***** The input *****

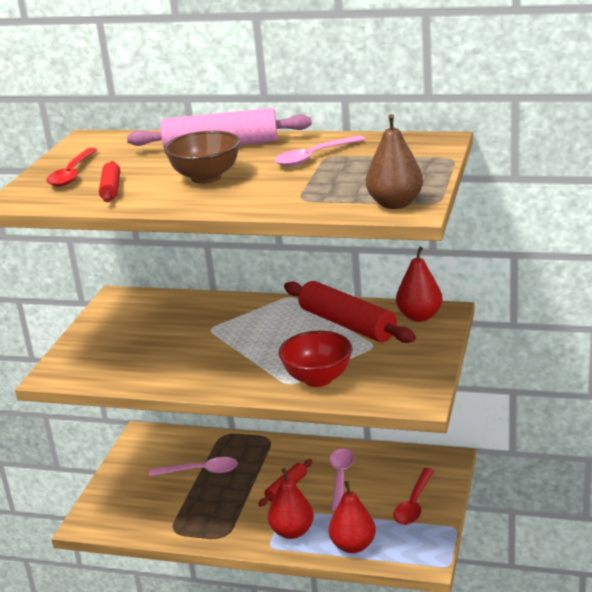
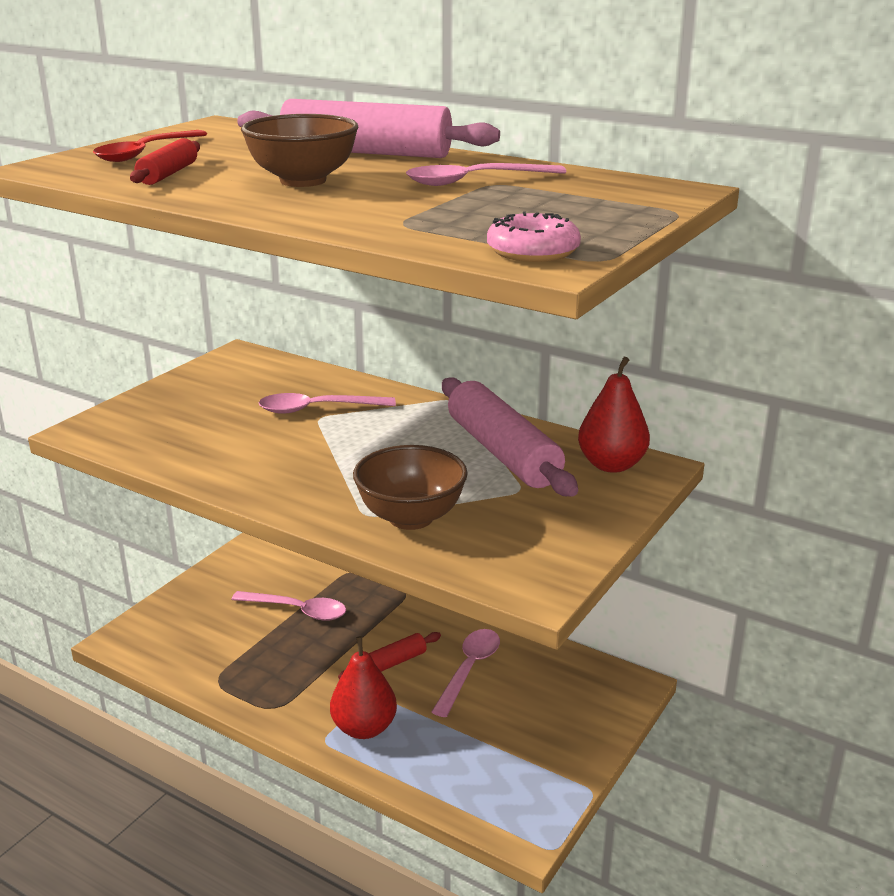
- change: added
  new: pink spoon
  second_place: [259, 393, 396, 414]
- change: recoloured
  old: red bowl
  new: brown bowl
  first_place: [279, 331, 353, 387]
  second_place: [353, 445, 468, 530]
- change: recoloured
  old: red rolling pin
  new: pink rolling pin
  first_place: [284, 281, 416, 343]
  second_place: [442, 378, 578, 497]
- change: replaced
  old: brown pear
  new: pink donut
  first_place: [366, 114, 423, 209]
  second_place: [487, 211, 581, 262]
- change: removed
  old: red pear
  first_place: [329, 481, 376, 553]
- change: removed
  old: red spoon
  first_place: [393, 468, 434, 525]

*****
***** The input *****

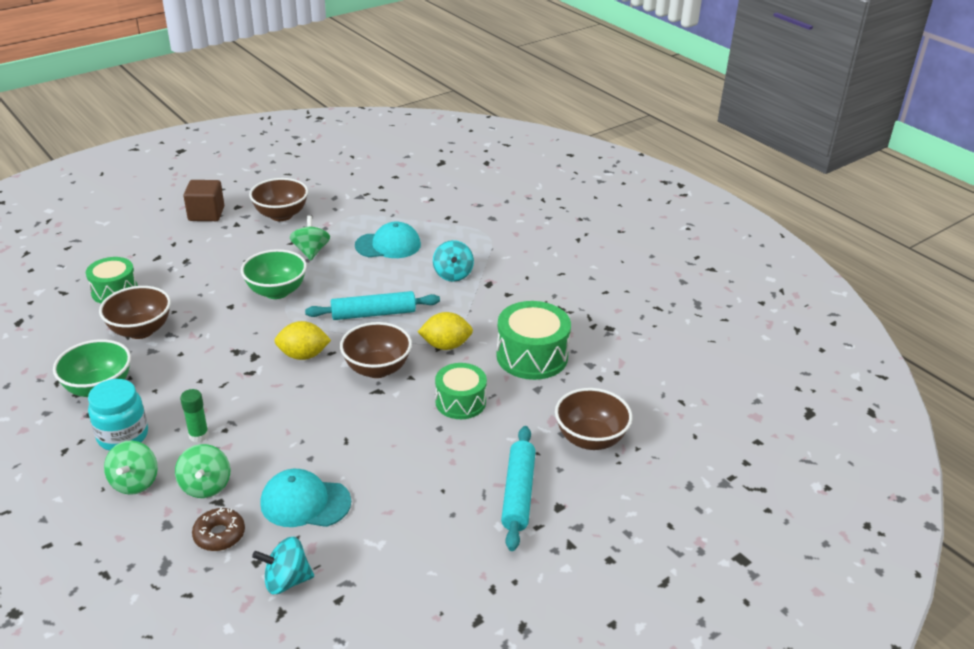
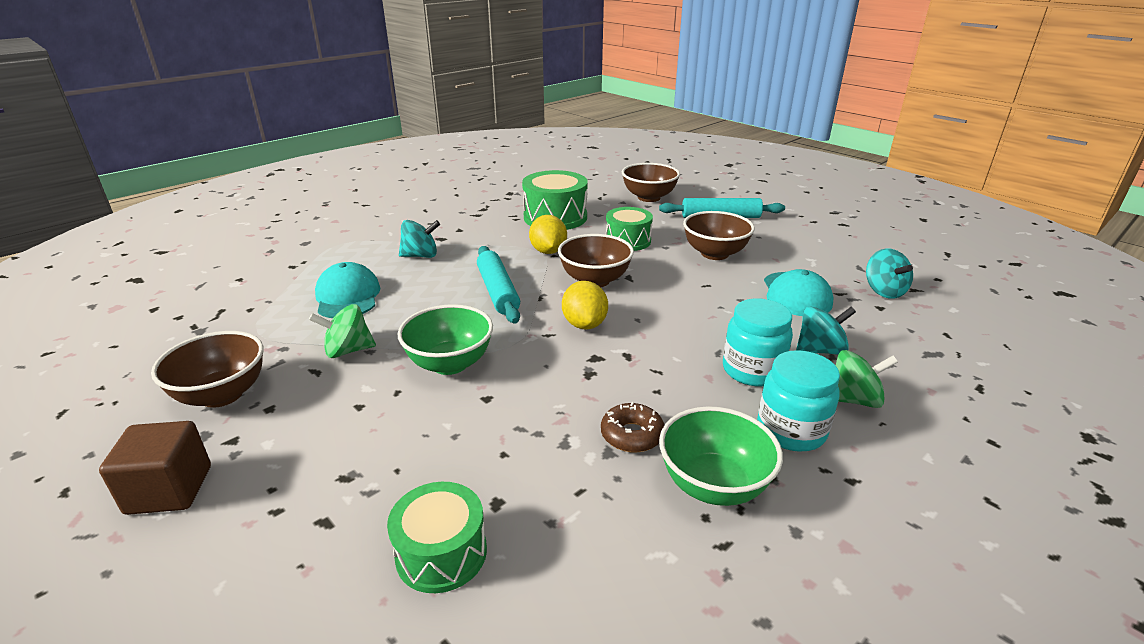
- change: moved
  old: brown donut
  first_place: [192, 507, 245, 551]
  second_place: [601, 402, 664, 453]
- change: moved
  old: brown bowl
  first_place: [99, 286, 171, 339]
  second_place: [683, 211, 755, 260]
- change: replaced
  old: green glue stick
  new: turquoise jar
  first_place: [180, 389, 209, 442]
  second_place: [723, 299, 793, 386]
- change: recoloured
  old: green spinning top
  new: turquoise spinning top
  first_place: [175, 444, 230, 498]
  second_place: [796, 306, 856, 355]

*****

* [The task]: For each line in the entries that holds "bowl", return that line.

* [Answer box]:
  old: red bowl
  new: brown bowl
  old: brown bowl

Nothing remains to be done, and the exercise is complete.